» Description of the task: Return only that part of the material below which starts with the line containing "(430, 276) = (456, 376): orange boat -> none" and goes on through the line containing "(479, 468) = (124, 333): black", restated exactly.

***** Data supplied

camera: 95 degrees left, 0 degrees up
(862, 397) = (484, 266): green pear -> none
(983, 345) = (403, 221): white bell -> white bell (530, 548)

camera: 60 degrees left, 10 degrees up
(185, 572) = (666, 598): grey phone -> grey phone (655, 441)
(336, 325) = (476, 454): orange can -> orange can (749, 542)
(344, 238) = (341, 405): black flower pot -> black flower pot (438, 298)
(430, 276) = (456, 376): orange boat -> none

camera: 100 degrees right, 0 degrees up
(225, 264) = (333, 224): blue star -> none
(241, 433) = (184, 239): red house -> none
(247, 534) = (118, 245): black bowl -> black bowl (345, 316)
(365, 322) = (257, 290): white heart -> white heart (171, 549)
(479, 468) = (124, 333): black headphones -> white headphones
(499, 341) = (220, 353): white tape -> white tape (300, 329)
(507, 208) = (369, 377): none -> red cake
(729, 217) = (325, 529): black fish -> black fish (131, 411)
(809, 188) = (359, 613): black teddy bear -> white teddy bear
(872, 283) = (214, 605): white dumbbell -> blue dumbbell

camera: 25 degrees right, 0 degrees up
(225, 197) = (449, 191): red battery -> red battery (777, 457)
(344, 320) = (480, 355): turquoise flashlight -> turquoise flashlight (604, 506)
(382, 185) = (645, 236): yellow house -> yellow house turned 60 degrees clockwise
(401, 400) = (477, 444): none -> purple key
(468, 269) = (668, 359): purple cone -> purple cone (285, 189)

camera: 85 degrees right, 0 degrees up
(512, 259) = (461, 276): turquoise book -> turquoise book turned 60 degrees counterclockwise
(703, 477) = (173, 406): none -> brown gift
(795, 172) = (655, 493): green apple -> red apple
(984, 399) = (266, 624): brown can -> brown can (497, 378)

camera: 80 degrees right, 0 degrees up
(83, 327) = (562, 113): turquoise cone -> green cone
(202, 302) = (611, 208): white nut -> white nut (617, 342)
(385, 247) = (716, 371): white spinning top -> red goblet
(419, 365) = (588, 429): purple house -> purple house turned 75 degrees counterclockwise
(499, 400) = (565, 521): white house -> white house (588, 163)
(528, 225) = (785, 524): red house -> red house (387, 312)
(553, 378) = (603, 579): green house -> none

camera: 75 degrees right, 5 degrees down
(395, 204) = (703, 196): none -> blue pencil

**********

» Solution:
(430, 276) = (456, 376): orange boat -> none

camera: 100 degrees right, 0 degrees up
(225, 264) = (333, 224): blue star -> none
(241, 433) = (184, 239): red house -> none
(247, 534) = (118, 245): black bowl -> black bowl (345, 316)
(365, 322) = (257, 290): white heart -> white heart (171, 549)
(479, 468) = (124, 333): black headphones -> white headphones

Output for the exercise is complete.